Before-and-after scene images

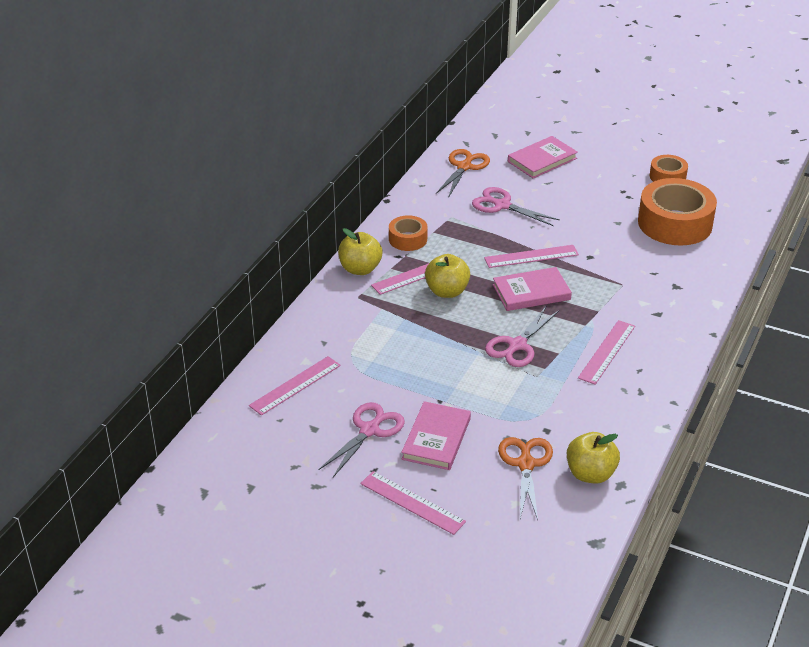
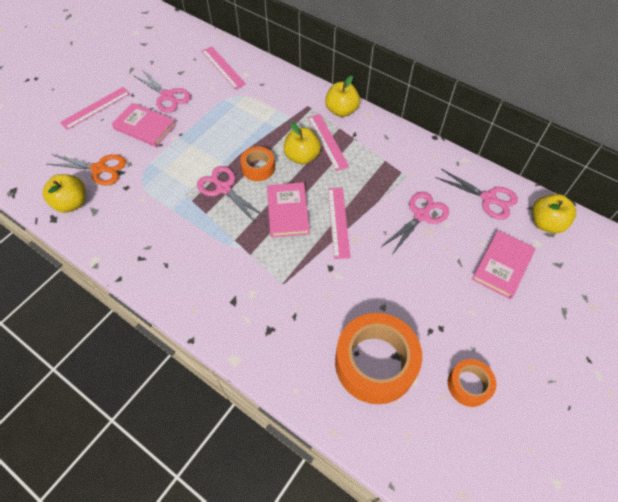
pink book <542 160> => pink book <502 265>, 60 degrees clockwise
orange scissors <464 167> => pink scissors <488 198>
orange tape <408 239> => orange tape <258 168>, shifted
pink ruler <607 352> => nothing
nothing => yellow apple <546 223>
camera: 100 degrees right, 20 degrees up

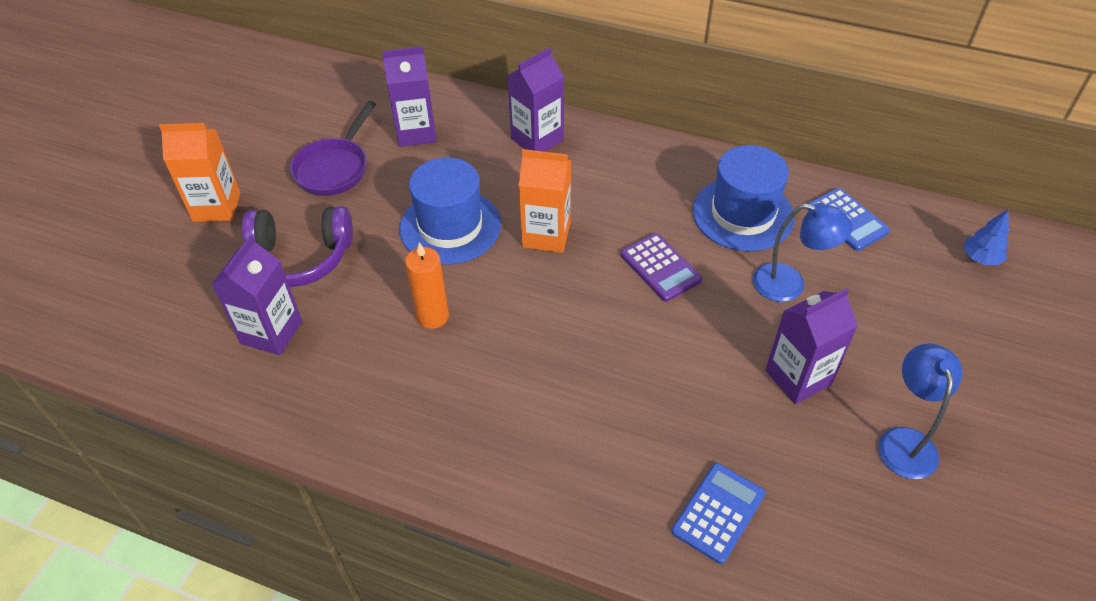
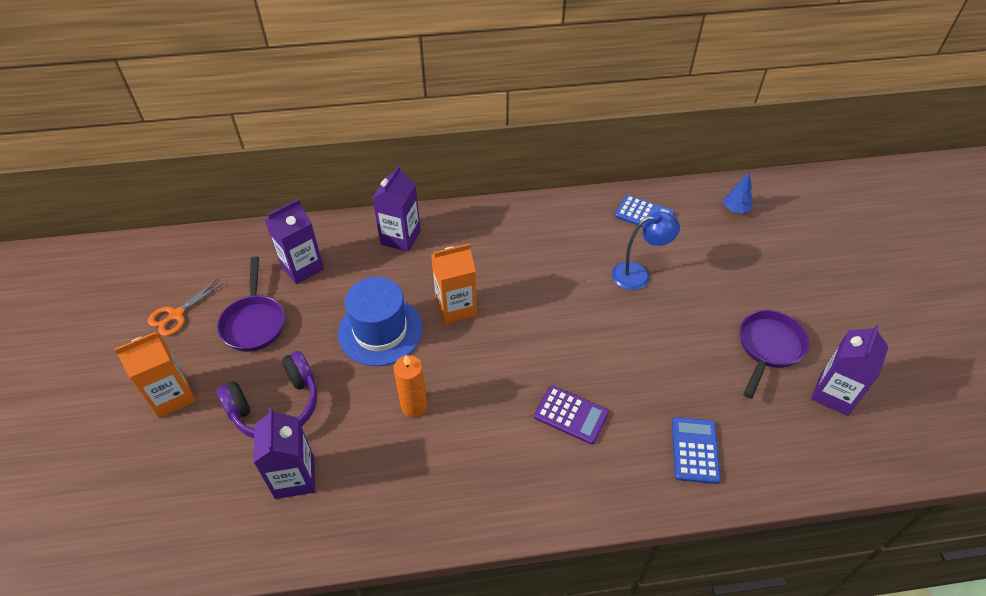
blue hat <743 214> => nothing
purple calculator <660 267> => purple calculator <571 415>, shifted
purple carton <798 377> => purple carton <833 394>, shifted
blue lamp <905 441> => purple pan <768 348>
nothing => orange scissors <176 315>
camera: 30 degrees left, 0 degrees up

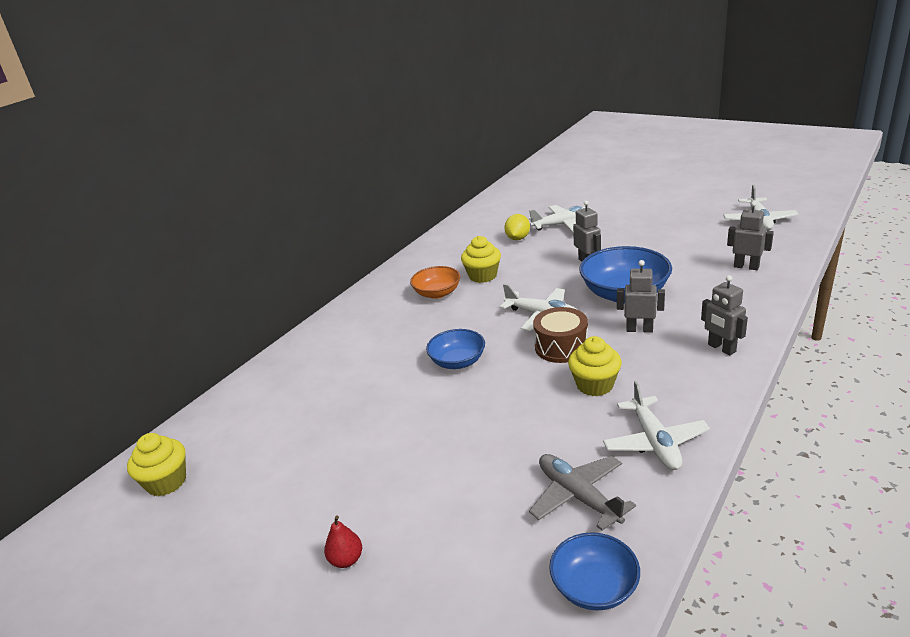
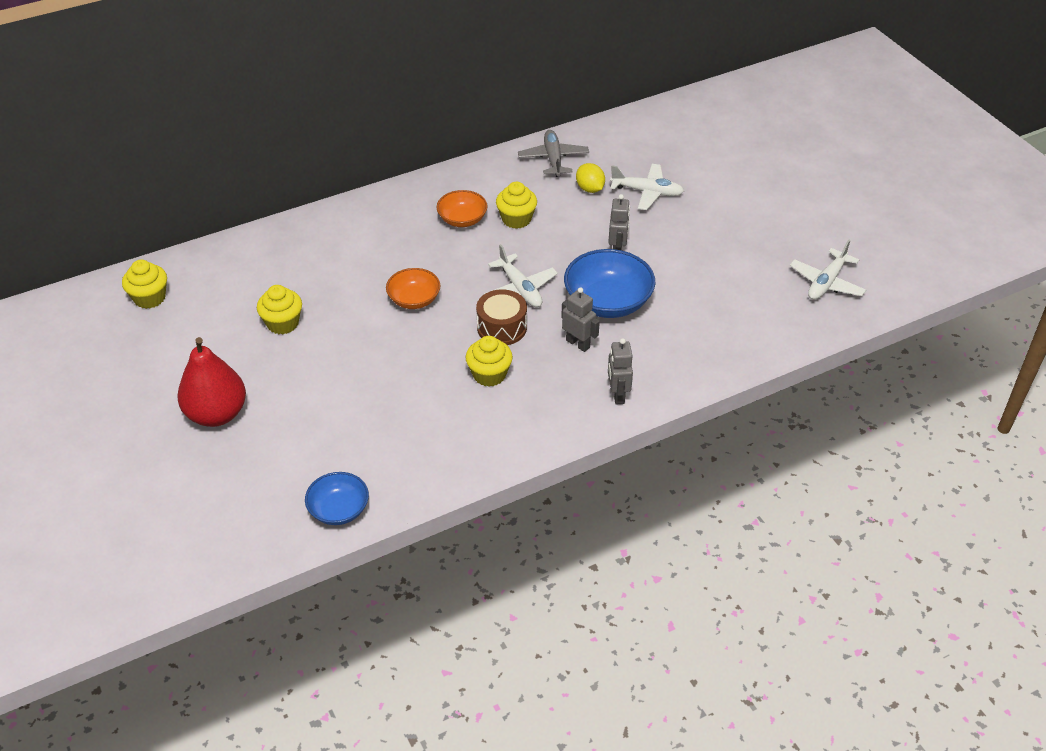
grey robot <746 267> => nothing
yellow lemon <518 238> => yellow lemon <590 189>, 75 degrees counterclockwise
blue bowl <457 362> => orange bowl <414 299>
white plane <654 442> => nothing
grey plane <578 496> => grey plane <553 159>, shifted
red pear <346 560> => red pear <217 414>, x2.39
nothing => yellow cupcake <282 323>
camera: 25 degrees right, 15 degrees up

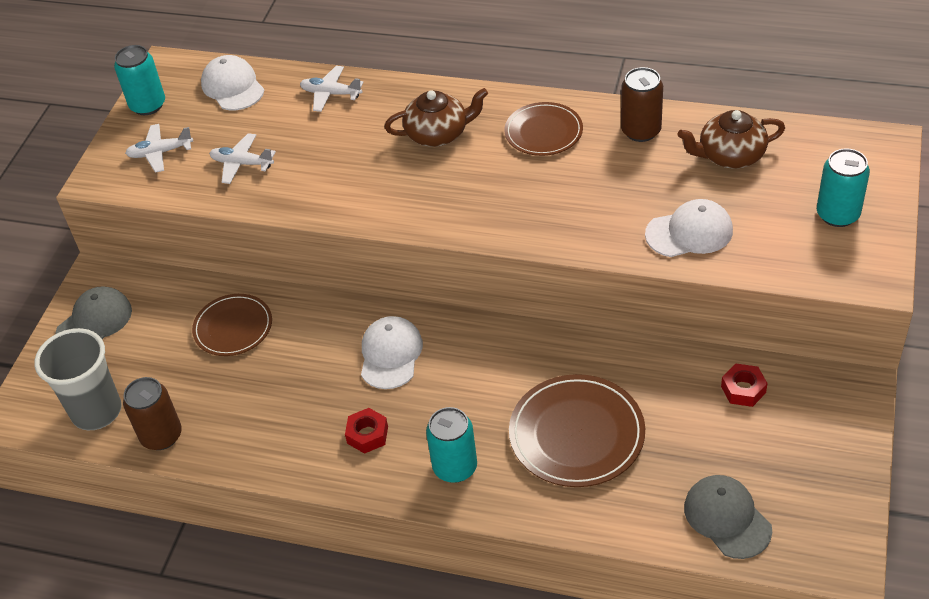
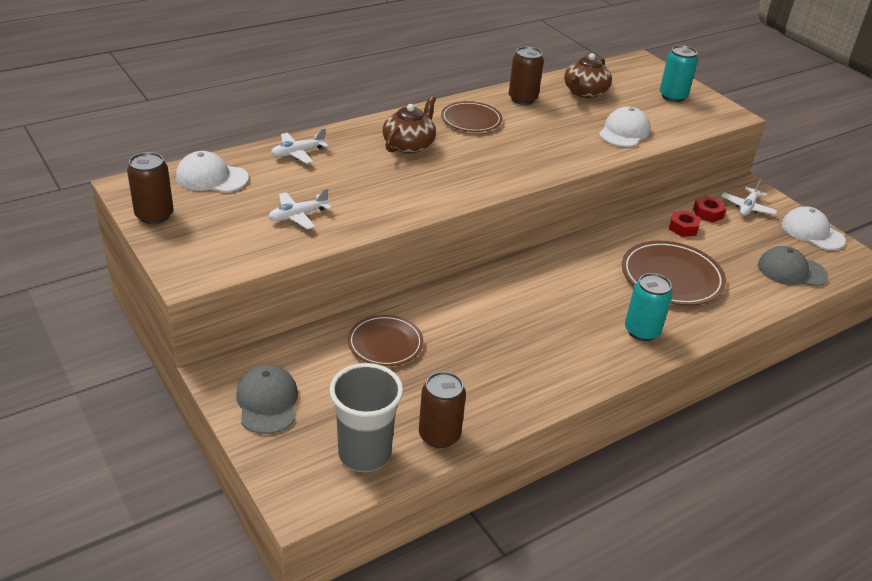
turquoise can <148 105> => brown can <154 215>
white plane <160 153> => white plane <747 207>, shifted
white cap <390 354> => white cap <812 232>, shifted
red nut <367 435> => red nut <683 228>, shifted
camera: 55 degrees left, 10 degrees down

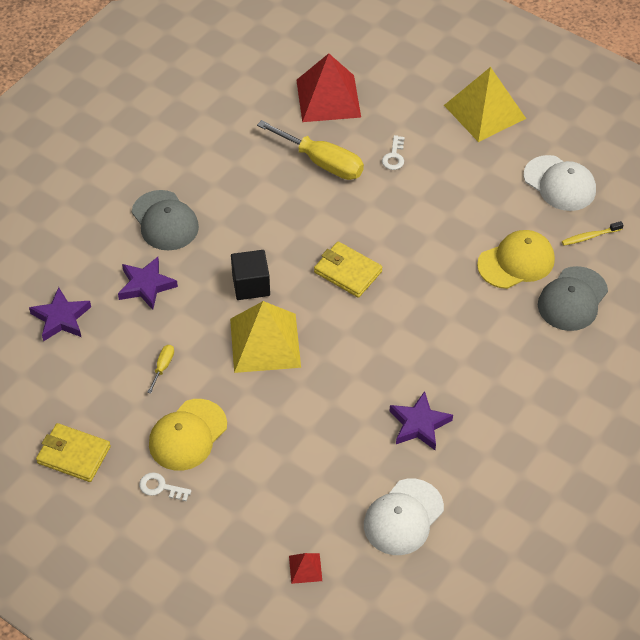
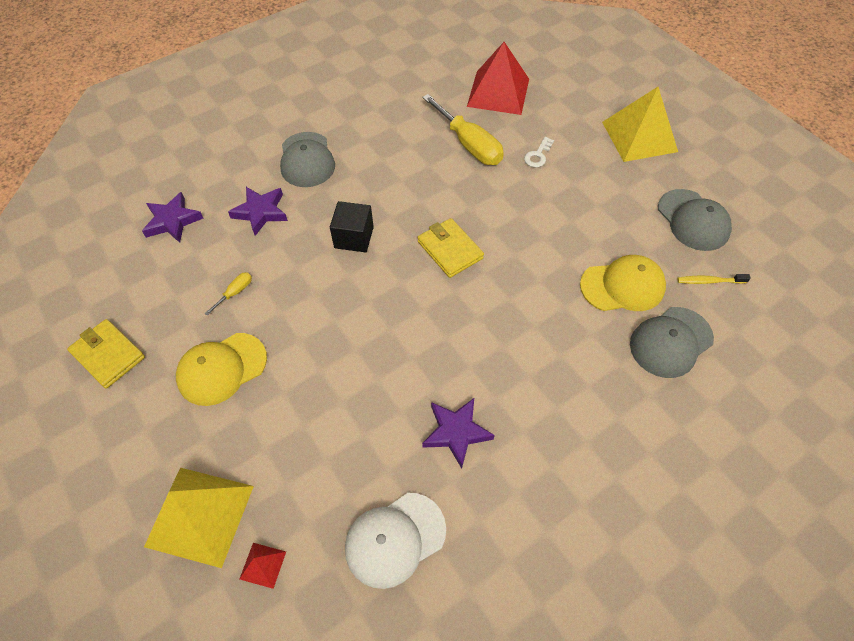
white cap <559 183> => grey cap <693 220>
yellow pyramid <265 343> => yellow pyramid <199 516>, shifted
white key <160 487> => nothing
camera: 20 degrees right, 5 degrees up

» **TASK DESCRIPTION**: The required answer is each line of the data in which the word "grey" appears.

» **EXERCISE RESPONSE**:
grey robot <746 267> => nothing
grey plane <578 496> => grey plane <553 159>, shifted
white cap <559 183> => grey cap <693 220>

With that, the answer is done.